↓↓↓

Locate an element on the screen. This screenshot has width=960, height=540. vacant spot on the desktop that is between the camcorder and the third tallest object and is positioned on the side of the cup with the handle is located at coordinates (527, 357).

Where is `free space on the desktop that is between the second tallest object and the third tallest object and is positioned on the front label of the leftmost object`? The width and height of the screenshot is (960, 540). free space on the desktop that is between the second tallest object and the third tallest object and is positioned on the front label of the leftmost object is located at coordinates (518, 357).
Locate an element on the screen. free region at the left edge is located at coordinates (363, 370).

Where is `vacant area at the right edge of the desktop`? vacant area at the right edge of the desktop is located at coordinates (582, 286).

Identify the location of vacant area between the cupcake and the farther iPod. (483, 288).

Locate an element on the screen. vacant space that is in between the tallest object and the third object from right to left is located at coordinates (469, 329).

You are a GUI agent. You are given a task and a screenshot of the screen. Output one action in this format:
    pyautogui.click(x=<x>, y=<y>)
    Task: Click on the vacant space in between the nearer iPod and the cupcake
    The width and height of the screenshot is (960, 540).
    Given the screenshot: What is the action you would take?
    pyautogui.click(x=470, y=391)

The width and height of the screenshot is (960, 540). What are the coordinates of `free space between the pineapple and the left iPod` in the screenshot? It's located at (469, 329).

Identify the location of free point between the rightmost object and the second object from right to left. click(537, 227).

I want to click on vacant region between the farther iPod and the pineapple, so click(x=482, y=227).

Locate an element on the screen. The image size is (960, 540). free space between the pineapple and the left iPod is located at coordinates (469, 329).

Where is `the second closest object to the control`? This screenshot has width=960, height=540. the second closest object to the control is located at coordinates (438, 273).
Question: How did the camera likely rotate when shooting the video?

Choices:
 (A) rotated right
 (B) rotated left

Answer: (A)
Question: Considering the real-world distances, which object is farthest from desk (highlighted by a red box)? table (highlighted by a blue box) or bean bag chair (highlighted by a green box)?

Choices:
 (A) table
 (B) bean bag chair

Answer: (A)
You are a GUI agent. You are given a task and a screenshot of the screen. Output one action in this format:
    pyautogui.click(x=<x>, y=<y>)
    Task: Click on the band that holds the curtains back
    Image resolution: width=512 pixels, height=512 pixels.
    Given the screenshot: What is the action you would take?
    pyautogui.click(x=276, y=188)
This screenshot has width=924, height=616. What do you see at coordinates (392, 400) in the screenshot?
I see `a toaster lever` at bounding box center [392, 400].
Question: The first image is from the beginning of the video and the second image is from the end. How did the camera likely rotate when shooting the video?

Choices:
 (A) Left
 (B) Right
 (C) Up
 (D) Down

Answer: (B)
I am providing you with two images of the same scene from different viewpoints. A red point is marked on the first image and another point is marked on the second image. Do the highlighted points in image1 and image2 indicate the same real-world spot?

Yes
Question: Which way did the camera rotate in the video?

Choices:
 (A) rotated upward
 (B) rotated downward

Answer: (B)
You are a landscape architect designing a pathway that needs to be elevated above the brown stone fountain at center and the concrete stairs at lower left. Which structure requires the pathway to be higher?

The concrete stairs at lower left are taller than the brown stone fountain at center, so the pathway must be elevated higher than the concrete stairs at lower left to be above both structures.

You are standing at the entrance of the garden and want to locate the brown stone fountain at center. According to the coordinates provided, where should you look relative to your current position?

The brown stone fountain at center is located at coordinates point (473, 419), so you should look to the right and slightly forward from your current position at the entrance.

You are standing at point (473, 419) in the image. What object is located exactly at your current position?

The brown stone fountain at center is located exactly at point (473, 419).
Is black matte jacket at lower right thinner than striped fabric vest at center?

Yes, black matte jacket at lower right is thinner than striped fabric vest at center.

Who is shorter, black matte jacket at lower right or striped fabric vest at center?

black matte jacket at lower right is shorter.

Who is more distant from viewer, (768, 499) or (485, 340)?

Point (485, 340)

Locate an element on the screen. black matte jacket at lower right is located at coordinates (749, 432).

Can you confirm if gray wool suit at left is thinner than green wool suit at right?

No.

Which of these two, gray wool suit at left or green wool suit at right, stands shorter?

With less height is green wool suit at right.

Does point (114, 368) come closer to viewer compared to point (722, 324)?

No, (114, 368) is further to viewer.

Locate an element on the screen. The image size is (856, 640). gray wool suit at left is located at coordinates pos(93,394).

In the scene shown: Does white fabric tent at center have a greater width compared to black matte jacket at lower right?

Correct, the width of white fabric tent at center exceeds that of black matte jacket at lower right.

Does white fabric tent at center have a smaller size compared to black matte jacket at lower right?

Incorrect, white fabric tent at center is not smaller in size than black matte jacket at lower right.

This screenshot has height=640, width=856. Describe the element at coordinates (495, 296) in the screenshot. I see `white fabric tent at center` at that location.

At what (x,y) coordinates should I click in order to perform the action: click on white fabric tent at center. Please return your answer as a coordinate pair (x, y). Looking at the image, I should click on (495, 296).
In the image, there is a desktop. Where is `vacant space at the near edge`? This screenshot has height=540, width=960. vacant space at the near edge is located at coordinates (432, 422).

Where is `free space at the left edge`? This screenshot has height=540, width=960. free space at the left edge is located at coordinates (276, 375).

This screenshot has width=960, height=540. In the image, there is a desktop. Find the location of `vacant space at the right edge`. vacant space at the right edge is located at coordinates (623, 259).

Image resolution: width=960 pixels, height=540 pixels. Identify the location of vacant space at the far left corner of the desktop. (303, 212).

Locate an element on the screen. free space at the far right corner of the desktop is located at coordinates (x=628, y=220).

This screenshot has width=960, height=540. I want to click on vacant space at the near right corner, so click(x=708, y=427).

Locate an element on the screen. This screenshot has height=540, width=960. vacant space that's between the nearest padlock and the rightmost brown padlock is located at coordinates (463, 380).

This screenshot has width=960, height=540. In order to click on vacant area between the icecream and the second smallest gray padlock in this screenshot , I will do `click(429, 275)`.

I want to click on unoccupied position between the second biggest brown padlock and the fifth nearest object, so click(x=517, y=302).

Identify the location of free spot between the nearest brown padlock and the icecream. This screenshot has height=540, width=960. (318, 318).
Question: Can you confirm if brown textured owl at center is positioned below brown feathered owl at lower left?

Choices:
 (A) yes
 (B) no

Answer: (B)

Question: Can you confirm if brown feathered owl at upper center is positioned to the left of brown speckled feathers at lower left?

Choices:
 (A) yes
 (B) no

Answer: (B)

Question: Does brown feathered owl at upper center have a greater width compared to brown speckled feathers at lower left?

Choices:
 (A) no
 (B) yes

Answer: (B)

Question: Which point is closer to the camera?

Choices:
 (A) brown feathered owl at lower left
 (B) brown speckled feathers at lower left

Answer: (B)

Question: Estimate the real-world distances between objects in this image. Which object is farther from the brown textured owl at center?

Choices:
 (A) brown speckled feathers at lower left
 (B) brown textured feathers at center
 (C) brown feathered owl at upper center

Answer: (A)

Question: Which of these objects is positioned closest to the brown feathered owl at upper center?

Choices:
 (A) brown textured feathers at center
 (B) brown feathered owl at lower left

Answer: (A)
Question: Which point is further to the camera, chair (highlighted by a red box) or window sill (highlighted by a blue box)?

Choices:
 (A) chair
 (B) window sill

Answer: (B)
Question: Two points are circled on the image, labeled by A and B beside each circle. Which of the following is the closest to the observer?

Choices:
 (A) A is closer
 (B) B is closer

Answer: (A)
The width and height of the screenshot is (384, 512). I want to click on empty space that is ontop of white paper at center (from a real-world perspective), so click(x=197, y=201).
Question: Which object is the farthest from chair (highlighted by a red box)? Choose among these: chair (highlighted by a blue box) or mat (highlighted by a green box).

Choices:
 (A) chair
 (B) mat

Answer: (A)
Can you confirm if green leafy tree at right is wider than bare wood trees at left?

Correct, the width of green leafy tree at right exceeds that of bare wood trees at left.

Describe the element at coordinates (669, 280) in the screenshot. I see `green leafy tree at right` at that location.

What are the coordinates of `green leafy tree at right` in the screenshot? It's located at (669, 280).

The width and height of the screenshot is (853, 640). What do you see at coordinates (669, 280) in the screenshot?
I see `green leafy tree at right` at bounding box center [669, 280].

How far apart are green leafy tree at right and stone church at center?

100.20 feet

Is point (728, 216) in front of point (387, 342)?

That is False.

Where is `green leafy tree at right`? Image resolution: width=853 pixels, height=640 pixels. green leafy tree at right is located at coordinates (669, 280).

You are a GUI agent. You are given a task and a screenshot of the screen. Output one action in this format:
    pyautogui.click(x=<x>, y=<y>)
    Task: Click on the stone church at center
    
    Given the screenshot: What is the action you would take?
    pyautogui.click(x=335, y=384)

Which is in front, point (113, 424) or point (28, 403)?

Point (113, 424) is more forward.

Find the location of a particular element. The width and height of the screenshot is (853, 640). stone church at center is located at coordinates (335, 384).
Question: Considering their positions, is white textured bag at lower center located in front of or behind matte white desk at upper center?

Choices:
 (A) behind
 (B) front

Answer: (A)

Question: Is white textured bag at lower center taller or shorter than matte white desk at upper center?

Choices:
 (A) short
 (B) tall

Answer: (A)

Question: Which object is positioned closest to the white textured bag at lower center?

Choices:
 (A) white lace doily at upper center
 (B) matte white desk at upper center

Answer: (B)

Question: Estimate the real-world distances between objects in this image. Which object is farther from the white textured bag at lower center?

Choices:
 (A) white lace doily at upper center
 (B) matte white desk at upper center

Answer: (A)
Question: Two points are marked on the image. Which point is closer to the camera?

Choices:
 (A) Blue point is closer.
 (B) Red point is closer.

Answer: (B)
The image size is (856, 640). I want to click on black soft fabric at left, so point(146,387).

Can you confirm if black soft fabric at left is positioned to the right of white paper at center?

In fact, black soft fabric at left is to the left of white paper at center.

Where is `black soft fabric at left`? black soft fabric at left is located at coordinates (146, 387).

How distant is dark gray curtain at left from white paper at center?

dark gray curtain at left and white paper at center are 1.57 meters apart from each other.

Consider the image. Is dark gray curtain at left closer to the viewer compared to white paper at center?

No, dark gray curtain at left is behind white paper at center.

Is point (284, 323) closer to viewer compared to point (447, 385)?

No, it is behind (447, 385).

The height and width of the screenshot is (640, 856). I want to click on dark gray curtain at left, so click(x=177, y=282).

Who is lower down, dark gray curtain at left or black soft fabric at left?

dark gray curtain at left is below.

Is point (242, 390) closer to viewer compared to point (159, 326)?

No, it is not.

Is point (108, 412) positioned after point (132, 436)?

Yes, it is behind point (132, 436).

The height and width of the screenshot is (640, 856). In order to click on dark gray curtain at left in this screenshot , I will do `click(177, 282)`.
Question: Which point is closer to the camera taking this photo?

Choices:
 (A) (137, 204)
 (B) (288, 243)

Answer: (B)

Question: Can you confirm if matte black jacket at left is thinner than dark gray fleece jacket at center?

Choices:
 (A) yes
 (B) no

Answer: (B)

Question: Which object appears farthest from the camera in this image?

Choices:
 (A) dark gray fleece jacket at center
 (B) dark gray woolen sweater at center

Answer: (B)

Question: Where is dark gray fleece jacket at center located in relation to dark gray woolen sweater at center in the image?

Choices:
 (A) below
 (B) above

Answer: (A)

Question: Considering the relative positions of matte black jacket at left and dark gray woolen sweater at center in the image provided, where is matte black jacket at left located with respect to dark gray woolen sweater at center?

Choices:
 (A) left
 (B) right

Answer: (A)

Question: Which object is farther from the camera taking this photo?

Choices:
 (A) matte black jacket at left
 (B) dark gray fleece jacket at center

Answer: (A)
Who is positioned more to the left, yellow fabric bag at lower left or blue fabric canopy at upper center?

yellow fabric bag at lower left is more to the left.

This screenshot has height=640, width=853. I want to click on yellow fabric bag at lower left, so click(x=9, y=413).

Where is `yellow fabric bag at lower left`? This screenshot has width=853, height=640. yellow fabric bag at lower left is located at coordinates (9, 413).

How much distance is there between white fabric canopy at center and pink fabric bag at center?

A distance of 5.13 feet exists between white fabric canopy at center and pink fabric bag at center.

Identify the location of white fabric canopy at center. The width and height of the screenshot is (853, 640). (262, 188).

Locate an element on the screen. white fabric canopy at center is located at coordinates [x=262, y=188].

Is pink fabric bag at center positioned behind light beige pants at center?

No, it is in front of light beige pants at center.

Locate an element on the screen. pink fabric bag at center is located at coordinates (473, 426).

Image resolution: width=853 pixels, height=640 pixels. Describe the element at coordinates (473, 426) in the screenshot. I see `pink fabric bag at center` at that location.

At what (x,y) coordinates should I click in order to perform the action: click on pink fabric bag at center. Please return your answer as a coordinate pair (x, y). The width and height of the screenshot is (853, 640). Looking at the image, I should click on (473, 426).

↑↑↑

Written request: Rewrite the material from the line with "You are standing at point" up to and including the line with "Incorrect, white fabric", changing every "gray wool suit" to "charcoal wool suit" and leaving everything else as it is.

Answer in full:
You are standing at point (473, 419) in the image. What object is located exactly at your current position?

The brown stone fountain at center is located exactly at point (473, 419).
Is black matte jacket at lower right thinner than striped fabric vest at center?

Yes, black matte jacket at lower right is thinner than striped fabric vest at center.

Who is shorter, black matte jacket at lower right or striped fabric vest at center?

black matte jacket at lower right is shorter.

Who is more distant from viewer, (768, 499) or (485, 340)?

Point (485, 340)

Locate an element on the screen. black matte jacket at lower right is located at coordinates (749, 432).

Can you confirm if charcoal wool suit at left is thinner than green wool suit at right?

No.

Which of these two, charcoal wool suit at left or green wool suit at right, stands shorter?

With less height is green wool suit at right.

Does point (114, 368) come closer to viewer compared to point (722, 324)?

No, (114, 368) is further to viewer.

Locate an element on the screen. The image size is (856, 640). charcoal wool suit at left is located at coordinates pos(93,394).

In the scene shown: Does white fabric tent at center have a greater width compared to black matte jacket at lower right?

Correct, the width of white fabric tent at center exceeds that of black matte jacket at lower right.

Does white fabric tent at center have a smaller size compared to black matte jacket at lower right?

Incorrect, white fabric tent at center is not smaller in size than black matte jacket at lower right.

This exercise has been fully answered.